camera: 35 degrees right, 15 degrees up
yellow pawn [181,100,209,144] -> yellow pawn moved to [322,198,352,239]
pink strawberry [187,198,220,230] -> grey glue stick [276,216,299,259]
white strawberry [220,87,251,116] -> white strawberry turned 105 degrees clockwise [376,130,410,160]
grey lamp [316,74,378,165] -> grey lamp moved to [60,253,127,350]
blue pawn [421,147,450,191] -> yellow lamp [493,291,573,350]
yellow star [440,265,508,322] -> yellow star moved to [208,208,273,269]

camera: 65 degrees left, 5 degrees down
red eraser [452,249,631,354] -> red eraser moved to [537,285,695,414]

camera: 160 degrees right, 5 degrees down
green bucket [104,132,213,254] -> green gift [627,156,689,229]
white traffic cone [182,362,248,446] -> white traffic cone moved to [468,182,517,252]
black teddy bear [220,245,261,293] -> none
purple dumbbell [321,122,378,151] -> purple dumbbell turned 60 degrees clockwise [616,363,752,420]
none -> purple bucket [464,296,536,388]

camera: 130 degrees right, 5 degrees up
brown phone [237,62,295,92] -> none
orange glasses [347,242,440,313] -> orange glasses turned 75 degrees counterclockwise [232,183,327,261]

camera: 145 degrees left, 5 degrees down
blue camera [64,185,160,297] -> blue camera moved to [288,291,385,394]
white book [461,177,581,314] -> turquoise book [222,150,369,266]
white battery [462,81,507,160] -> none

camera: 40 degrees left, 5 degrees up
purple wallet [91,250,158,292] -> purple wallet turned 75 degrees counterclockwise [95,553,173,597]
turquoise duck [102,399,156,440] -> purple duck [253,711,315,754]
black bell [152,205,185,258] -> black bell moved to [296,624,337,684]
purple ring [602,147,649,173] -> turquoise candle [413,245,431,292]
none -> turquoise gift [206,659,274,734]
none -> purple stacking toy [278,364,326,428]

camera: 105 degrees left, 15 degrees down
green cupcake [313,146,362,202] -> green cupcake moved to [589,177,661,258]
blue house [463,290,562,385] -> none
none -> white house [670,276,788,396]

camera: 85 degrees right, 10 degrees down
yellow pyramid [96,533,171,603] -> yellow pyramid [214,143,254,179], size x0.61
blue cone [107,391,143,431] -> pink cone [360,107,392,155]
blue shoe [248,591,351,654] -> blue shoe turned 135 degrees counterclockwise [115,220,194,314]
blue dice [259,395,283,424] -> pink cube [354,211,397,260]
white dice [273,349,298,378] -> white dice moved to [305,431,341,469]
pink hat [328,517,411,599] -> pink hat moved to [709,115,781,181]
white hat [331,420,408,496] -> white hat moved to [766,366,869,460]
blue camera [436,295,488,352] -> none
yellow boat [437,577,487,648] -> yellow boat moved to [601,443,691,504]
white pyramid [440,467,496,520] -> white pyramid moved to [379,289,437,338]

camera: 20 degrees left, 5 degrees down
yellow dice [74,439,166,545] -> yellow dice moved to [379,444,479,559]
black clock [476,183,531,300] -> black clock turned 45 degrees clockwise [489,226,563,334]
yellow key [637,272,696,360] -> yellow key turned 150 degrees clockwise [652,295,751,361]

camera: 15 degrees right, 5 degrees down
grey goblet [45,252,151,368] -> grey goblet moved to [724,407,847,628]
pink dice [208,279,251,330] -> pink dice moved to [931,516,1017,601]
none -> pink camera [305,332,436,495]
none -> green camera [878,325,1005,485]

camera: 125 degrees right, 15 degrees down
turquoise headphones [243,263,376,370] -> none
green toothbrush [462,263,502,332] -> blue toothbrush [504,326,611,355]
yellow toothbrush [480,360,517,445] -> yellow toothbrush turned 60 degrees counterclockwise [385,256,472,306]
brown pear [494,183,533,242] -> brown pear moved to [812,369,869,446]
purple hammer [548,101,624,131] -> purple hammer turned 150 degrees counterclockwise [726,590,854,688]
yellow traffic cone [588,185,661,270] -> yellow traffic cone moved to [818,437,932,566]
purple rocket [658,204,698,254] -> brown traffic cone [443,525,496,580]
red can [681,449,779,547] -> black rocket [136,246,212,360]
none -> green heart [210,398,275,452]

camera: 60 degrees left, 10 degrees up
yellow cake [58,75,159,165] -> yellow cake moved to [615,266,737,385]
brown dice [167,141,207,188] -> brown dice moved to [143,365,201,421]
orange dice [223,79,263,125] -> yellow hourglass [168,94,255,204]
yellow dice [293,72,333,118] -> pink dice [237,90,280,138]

####

Where in the listing does the string "dice" appear? Copy every line that has it.

blue dice [259,395,283,424] -> pink cube [354,211,397,260]
white dice [273,349,298,378] -> white dice moved to [305,431,341,469]
yellow dice [74,439,166,545] -> yellow dice moved to [379,444,479,559]
pink dice [208,279,251,330] -> pink dice moved to [931,516,1017,601]
brown dice [167,141,207,188] -> brown dice moved to [143,365,201,421]
orange dice [223,79,263,125] -> yellow hourglass [168,94,255,204]
yellow dice [293,72,333,118] -> pink dice [237,90,280,138]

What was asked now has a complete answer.